TRY IT: Write the listing below out again exactly, dropping the images.

INPUT DATA:

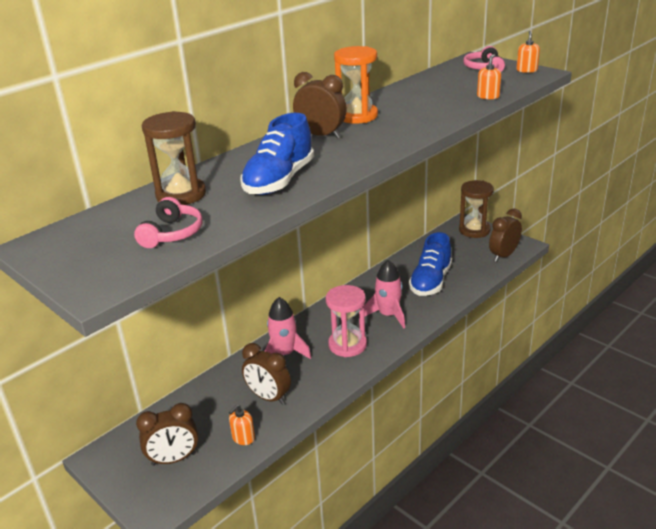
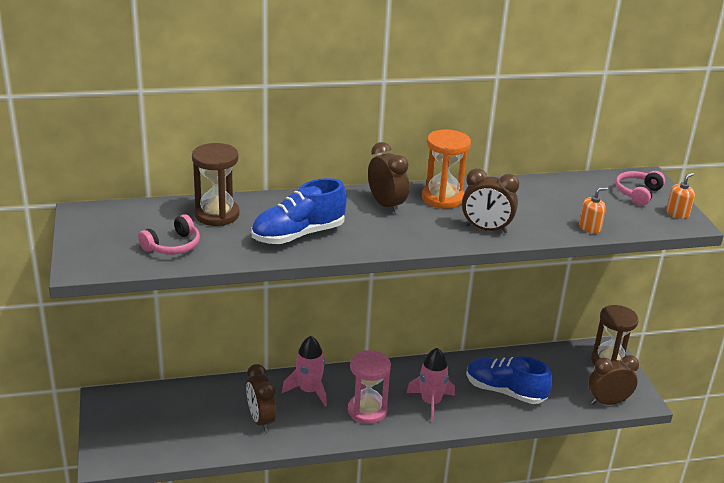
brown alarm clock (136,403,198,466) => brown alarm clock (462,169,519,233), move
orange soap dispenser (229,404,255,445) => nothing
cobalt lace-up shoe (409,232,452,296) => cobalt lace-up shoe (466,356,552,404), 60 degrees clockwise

ANSWER SPACE:
brown alarm clock (136,403,198,466) => brown alarm clock (462,169,519,233), move
orange soap dispenser (229,404,255,445) => nothing
cobalt lace-up shoe (409,232,452,296) => cobalt lace-up shoe (466,356,552,404), 60 degrees clockwise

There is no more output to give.